Pull out each line of the listing that contains the string "tuplet".
— Start Material to process —
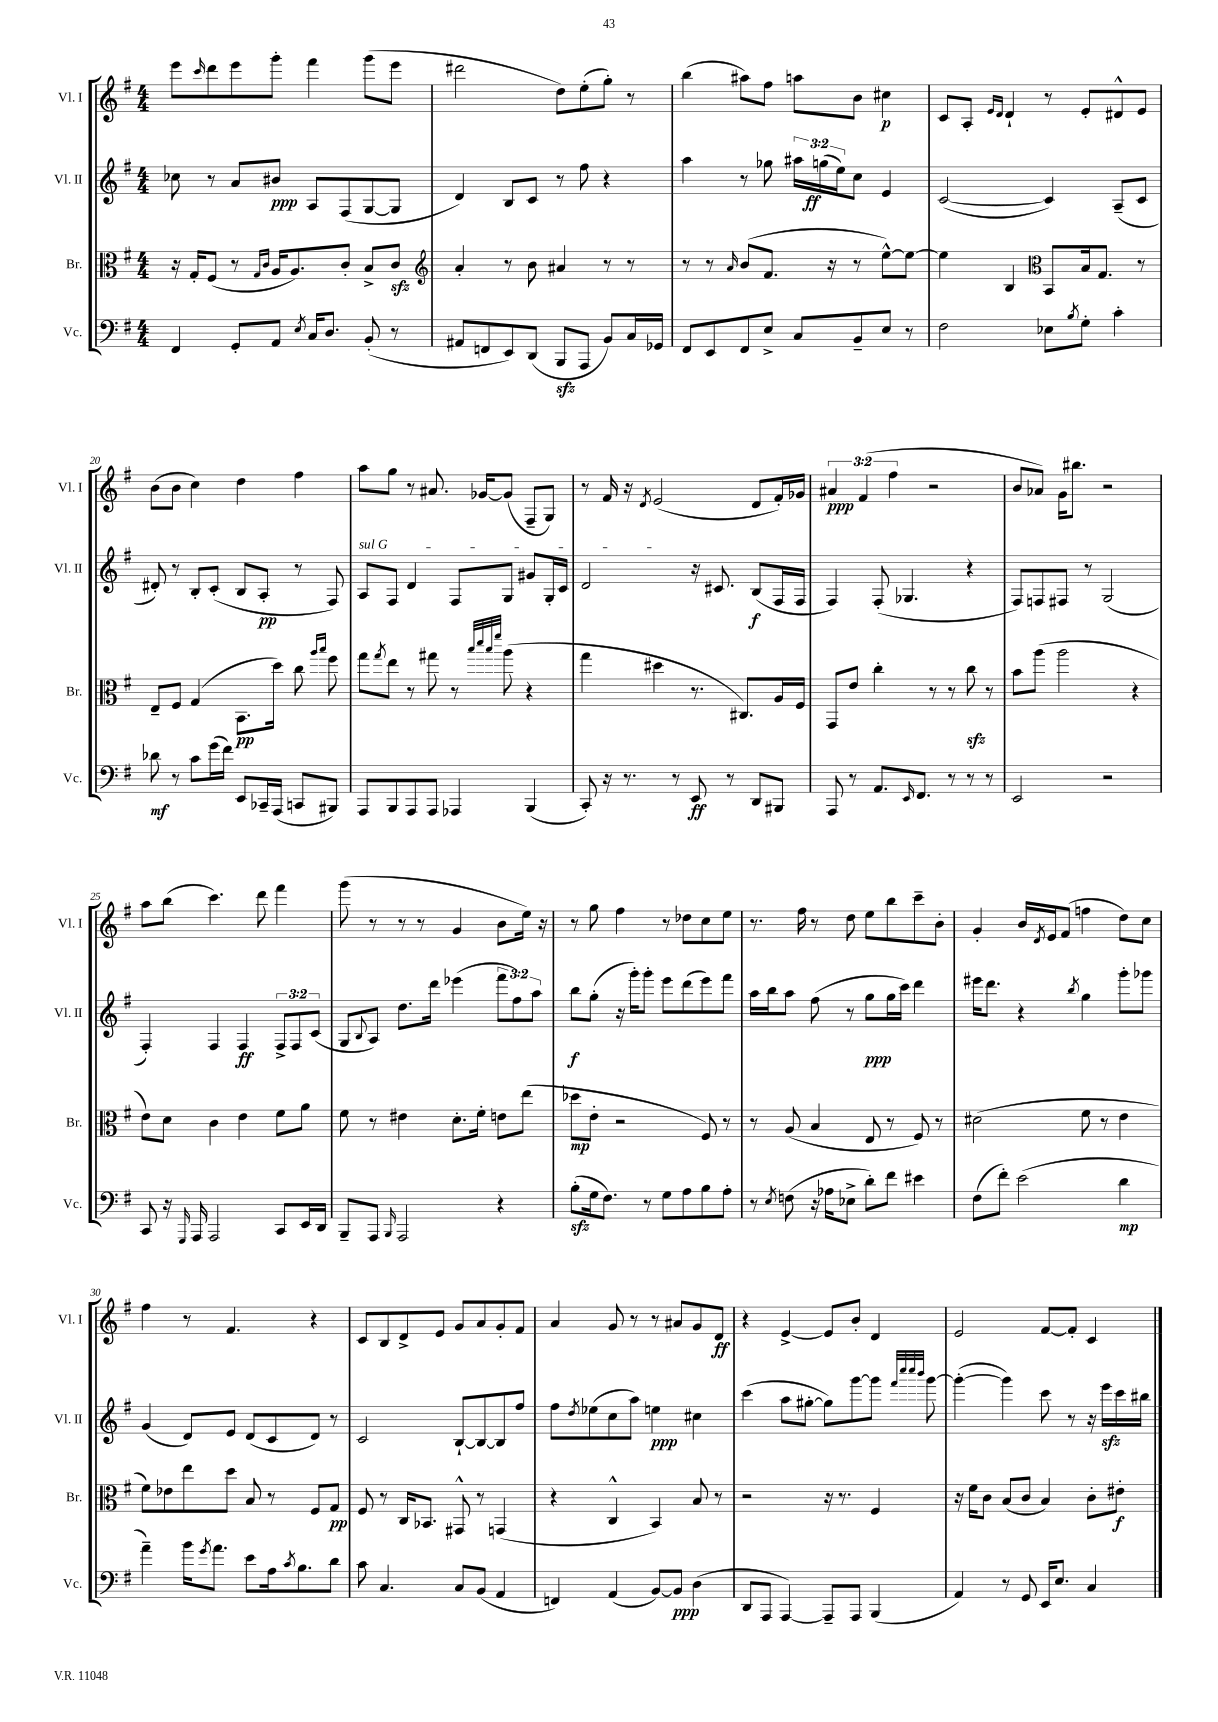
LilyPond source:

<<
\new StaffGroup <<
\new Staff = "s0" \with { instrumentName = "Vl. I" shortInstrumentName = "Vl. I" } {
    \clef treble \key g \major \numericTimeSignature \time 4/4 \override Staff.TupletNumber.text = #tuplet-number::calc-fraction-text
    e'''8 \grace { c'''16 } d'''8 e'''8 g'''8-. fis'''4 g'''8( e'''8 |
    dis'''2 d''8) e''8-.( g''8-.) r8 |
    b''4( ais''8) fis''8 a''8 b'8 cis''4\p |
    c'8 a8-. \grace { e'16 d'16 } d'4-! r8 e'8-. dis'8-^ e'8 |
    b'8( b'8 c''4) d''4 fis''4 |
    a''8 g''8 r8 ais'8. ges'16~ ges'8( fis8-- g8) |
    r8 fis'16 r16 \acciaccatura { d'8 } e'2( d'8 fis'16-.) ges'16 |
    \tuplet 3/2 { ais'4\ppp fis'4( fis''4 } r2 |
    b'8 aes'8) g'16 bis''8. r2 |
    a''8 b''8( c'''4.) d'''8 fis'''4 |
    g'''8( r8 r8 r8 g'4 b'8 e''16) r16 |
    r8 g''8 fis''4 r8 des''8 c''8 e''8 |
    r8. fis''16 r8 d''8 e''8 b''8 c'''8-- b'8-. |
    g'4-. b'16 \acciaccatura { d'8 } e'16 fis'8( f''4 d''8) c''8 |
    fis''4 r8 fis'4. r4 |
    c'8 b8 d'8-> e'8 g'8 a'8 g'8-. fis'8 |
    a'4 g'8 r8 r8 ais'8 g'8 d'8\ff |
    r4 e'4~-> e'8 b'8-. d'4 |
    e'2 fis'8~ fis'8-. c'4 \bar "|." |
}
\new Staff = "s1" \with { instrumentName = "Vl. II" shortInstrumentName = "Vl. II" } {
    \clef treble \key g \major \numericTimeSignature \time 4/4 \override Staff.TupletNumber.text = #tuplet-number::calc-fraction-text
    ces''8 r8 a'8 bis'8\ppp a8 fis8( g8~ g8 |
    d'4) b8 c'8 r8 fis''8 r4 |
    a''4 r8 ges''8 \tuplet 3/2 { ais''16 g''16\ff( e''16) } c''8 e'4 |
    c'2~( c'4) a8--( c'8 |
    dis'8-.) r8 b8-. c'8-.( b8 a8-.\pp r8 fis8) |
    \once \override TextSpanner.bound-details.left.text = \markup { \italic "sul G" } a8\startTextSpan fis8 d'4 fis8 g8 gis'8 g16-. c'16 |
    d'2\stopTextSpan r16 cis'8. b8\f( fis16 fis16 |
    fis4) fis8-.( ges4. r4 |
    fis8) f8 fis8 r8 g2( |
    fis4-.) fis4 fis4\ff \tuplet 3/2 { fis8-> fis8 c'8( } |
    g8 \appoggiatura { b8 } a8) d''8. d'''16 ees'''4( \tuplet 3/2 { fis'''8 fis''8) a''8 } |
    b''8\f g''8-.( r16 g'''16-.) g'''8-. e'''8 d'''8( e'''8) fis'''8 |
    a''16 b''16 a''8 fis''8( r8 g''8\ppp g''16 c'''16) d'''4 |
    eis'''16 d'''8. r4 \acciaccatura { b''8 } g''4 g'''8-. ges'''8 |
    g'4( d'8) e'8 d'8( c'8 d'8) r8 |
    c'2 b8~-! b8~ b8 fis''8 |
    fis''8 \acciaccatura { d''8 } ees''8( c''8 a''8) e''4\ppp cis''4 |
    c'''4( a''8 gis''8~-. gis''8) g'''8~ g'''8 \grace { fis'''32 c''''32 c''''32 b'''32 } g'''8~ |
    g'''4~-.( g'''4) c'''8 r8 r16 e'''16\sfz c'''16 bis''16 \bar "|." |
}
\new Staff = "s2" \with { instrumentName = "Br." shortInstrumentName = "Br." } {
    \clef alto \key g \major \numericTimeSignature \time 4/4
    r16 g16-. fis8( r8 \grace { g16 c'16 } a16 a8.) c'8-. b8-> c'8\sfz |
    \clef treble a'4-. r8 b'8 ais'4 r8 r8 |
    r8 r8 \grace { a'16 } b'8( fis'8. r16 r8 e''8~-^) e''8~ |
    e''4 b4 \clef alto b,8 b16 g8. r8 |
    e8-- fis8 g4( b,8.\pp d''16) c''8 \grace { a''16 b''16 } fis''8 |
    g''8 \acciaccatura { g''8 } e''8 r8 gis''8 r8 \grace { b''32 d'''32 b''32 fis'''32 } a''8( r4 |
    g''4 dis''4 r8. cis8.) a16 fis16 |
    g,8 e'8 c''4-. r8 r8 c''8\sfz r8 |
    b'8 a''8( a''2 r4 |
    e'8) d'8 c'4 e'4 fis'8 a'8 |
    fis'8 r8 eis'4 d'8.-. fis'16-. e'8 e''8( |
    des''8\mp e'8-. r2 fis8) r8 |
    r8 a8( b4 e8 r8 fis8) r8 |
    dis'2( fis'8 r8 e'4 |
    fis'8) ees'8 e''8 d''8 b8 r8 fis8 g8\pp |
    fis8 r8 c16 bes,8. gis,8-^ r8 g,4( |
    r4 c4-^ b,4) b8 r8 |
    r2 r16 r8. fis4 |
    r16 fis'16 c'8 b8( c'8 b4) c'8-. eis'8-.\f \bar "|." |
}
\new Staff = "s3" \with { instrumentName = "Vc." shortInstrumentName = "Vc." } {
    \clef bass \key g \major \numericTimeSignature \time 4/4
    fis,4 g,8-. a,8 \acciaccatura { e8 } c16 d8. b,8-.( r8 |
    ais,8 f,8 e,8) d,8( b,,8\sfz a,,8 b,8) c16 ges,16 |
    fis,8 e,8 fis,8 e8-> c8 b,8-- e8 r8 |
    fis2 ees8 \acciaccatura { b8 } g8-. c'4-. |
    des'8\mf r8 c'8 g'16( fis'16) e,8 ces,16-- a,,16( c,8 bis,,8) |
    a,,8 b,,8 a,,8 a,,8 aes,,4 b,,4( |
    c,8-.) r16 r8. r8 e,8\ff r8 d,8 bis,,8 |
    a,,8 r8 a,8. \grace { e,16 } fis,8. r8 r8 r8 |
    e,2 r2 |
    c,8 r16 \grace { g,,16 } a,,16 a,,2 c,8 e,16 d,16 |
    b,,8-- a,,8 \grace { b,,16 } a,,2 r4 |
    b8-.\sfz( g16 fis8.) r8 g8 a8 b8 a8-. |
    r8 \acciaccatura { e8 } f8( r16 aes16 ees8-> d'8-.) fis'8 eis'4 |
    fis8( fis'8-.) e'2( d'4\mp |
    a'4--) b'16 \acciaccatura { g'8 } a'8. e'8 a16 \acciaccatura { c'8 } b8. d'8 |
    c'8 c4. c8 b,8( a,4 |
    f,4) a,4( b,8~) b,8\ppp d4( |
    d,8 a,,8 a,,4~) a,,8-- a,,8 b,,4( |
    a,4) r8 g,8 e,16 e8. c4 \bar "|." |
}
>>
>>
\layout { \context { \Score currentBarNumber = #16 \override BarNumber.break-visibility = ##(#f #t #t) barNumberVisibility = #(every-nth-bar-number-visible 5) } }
— End Material to process —
Solution to this problem
    \clef treble \key g \major \numericTimeSignature \time 4/4 \override Staff.TupletNumber.text = #tuplet-number::calc-fraction-text
    \tuplet 3/2 { ais'4\ppp fis'4( fis''4 } r2 |
    \clef treble \key g \major \numericTimeSignature \time 4/4 \override Staff.TupletNumber.text = #tuplet-number::calc-fraction-text
    a''4 r8 ges''8 \tuplet 3/2 { ais''16 g''16\ff( e''16) } c''8 e'4 |
    fis4-.) fis4 fis4\ff \tuplet 3/2 { fis8-> fis8 c'8( } |
    g8 \appoggiatura { b8 } a8) d''8. d'''16 ees'''4( \tuplet 3/2 { fis'''8 fis''8) a''8 } |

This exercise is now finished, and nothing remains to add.